*** The data ***

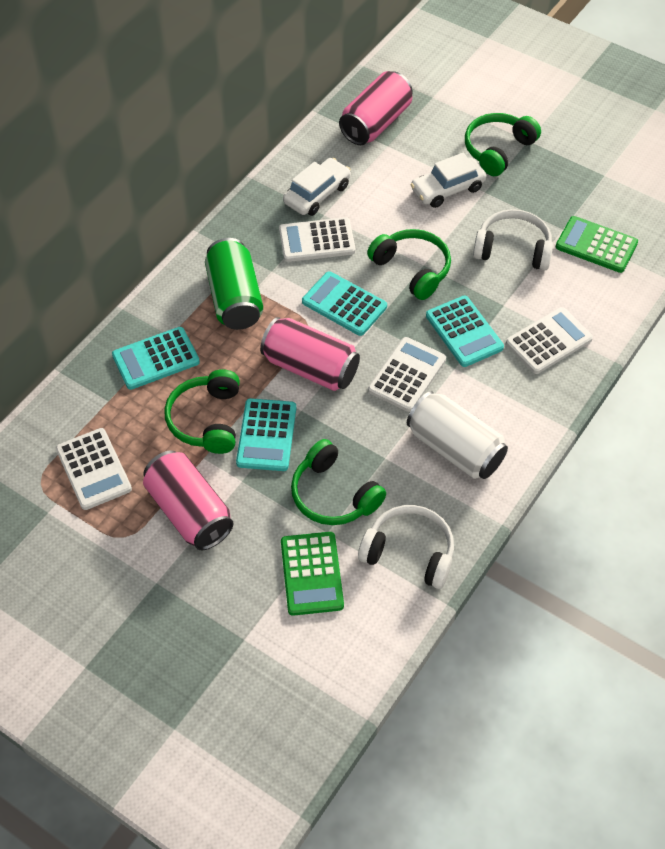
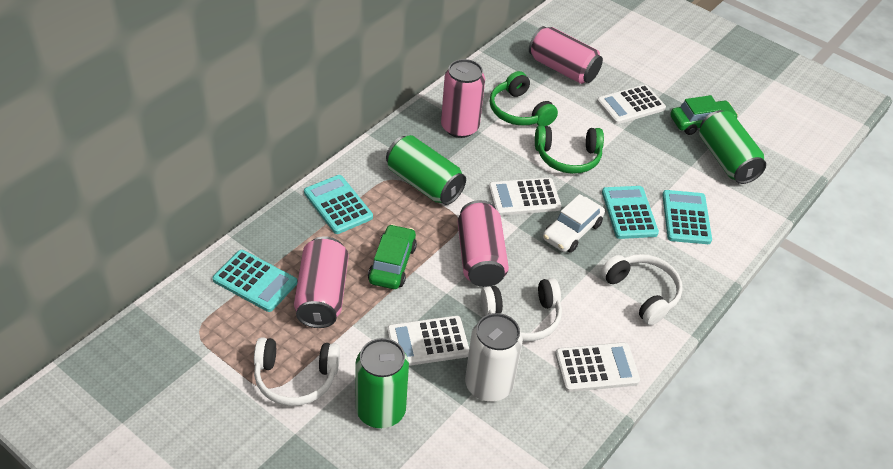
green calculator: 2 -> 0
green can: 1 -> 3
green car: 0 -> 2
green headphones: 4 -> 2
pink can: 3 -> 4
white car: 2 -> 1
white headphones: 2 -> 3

*** End of The data ***
*** The data ***

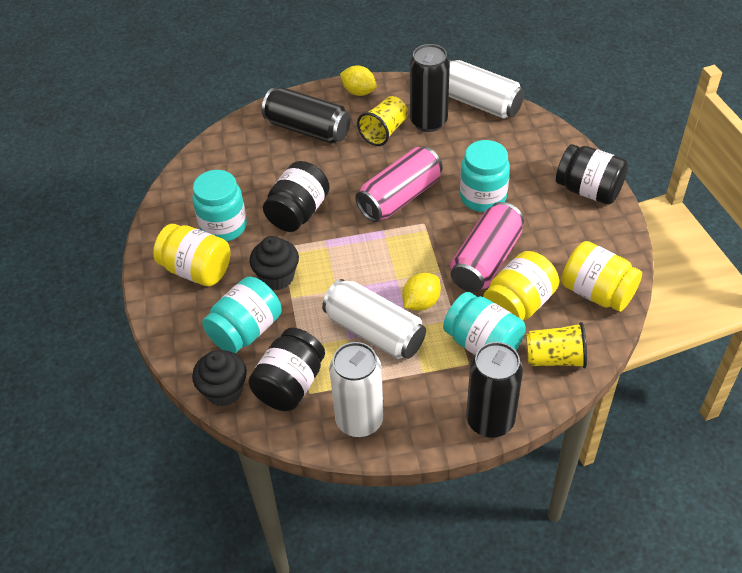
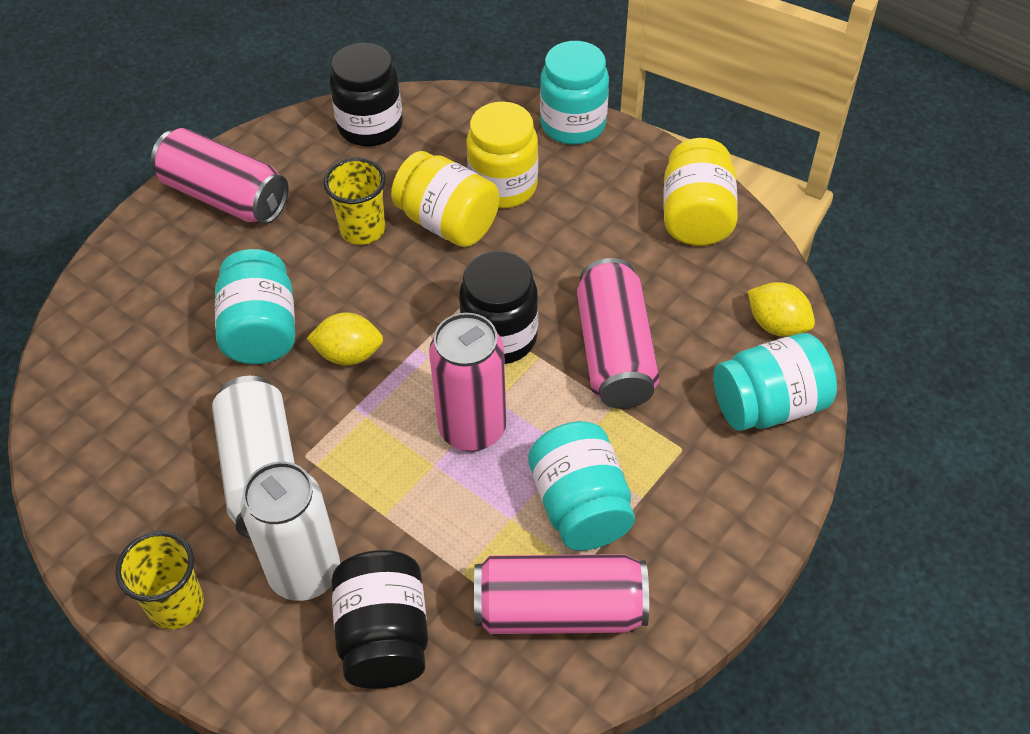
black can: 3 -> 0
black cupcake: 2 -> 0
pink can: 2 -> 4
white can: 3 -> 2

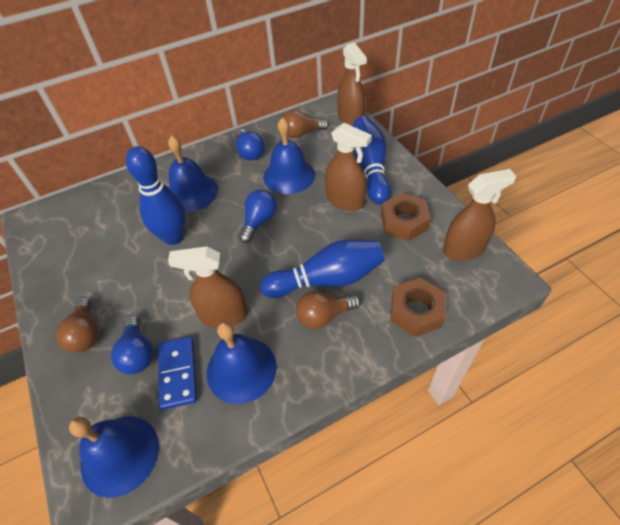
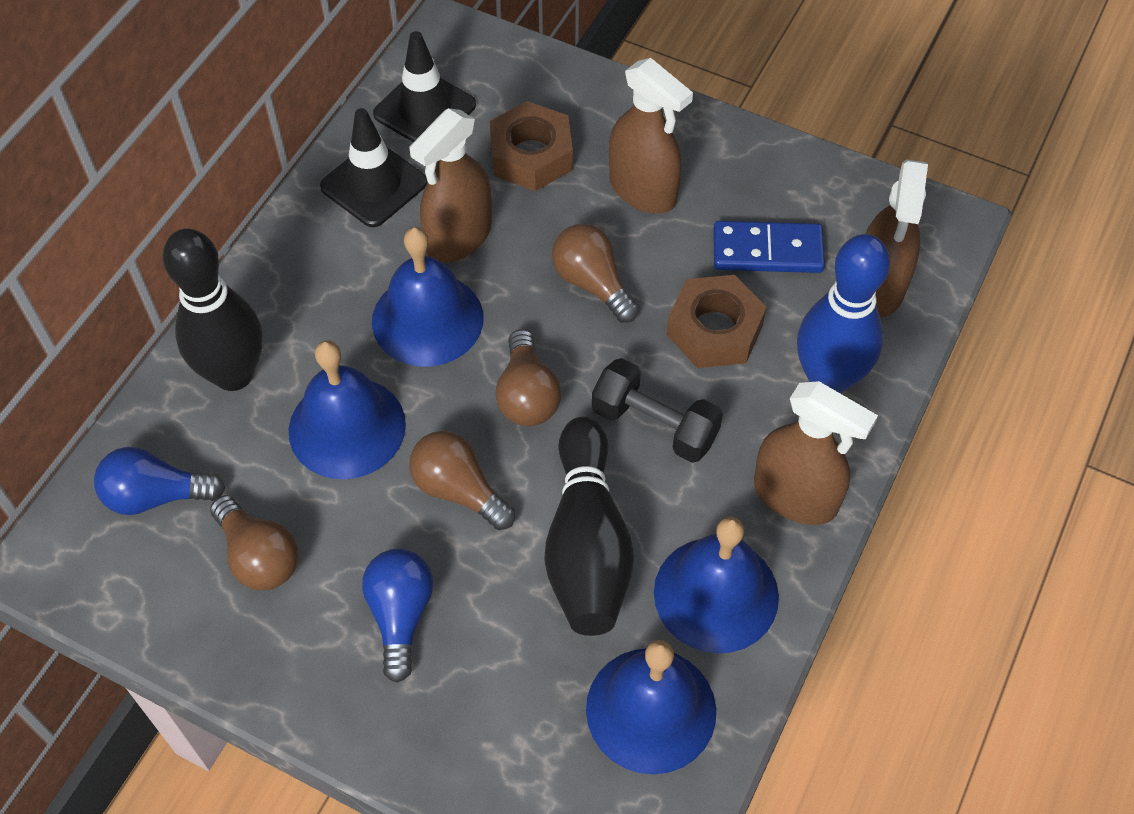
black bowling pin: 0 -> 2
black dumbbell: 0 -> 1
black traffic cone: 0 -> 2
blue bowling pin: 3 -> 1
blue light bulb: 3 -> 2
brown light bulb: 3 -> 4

*** End of The data ***

Goal of the exercise
Go through the material above and return each line that holds the word "green".

Your solution
green calculator: 2 -> 0
green can: 1 -> 3
green car: 0 -> 2
green headphones: 4 -> 2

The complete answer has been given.